***** Record excerpts

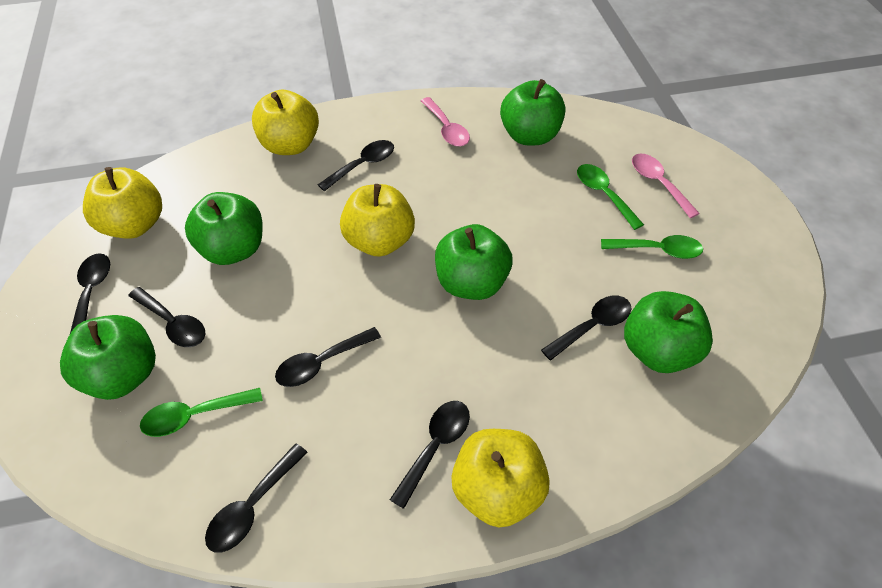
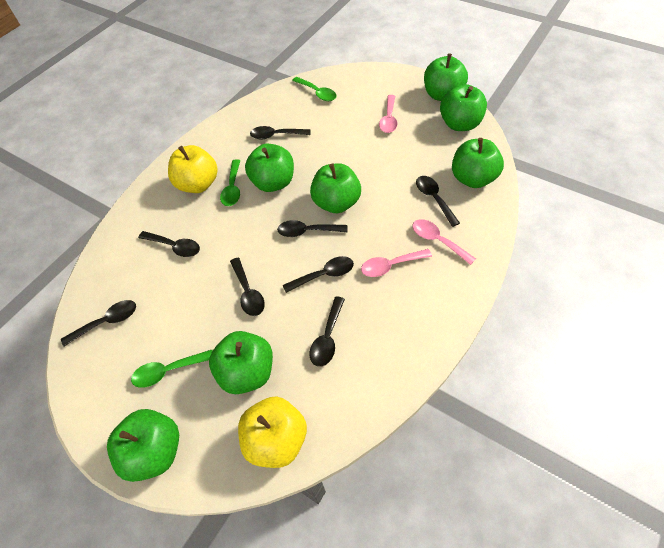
black spoon: 7 -> 8
green apple: 5 -> 7
pink spoon: 2 -> 3
yellow apple: 4 -> 2

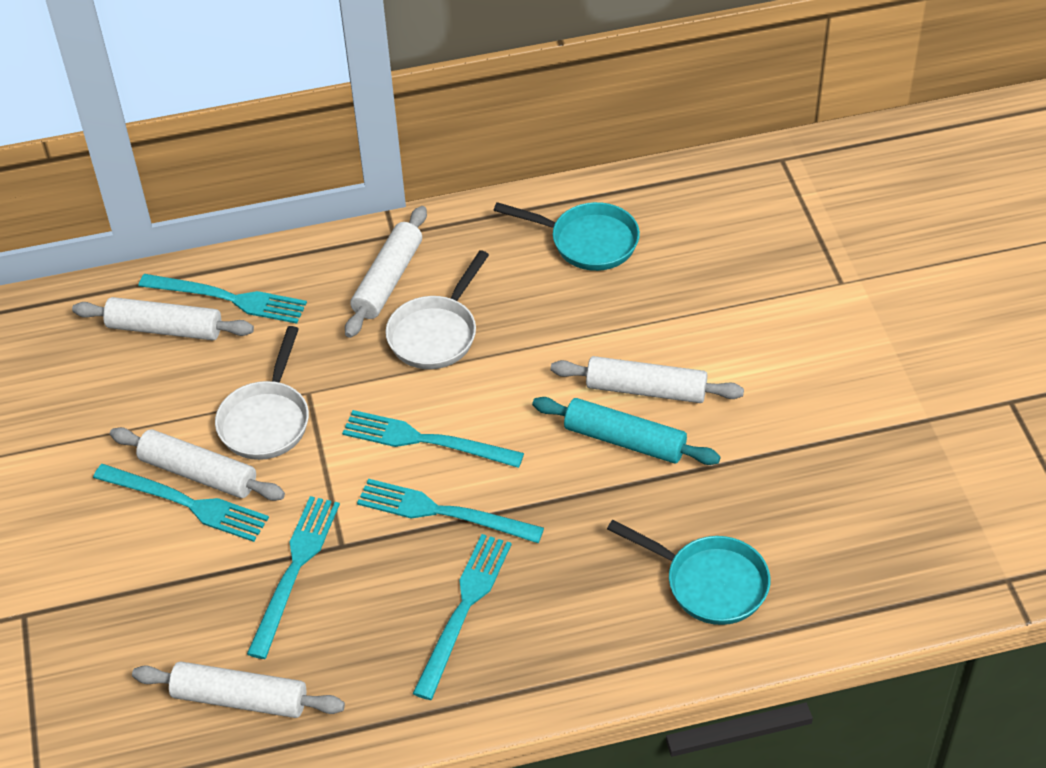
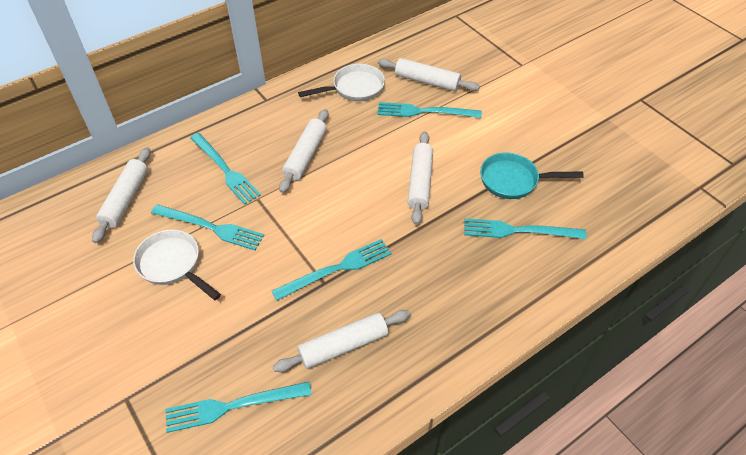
turquoise pan: 2 -> 1
turquoise rolling pin: 1 -> 0

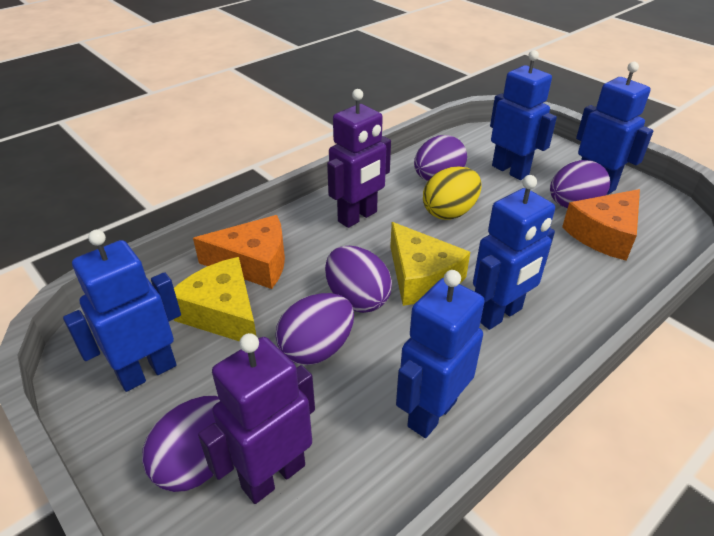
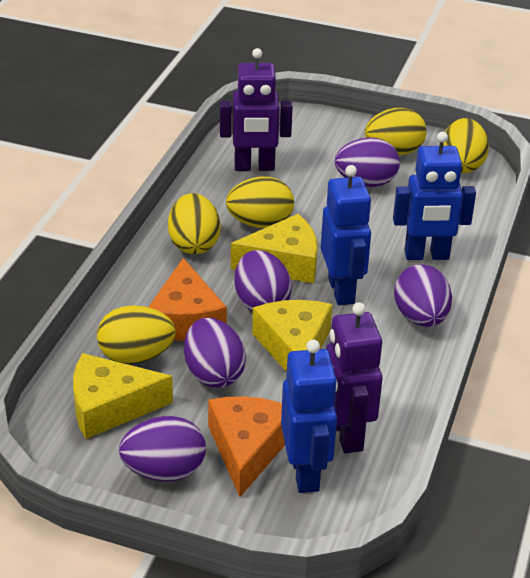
blue robot: 5 -> 3
yellow cheese: 2 -> 3
yellow egg: 1 -> 5

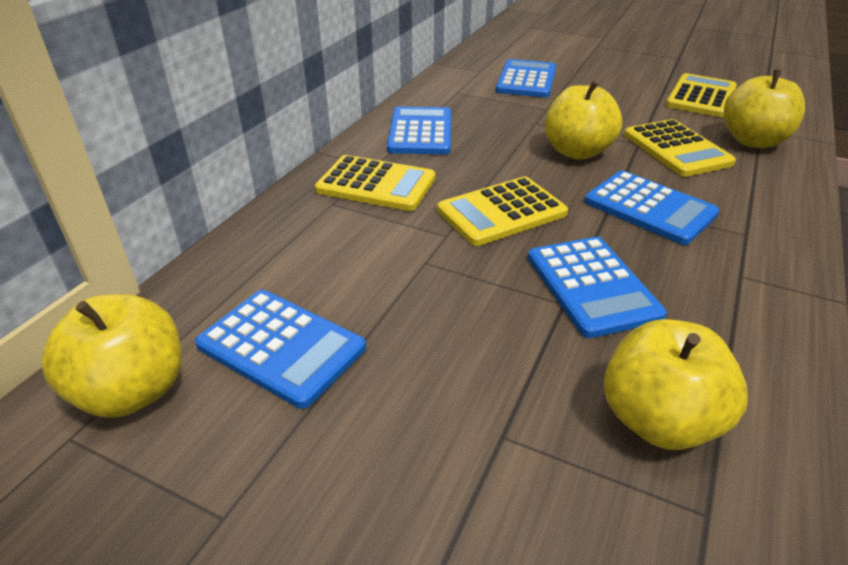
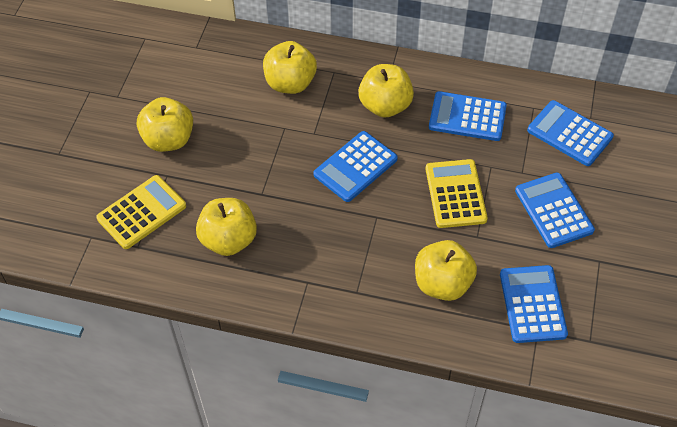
yellow apple: 4 -> 5
yellow calculator: 4 -> 2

**********

Give the records back exactly, with no pictures.

black spoon: 7 -> 8
green apple: 5 -> 7
pink spoon: 2 -> 3
yellow apple: 4 -> 2

turquoise pan: 2 -> 1
turquoise rolling pin: 1 -> 0

blue robot: 5 -> 3
yellow cheese: 2 -> 3
yellow egg: 1 -> 5

yellow apple: 4 -> 5
yellow calculator: 4 -> 2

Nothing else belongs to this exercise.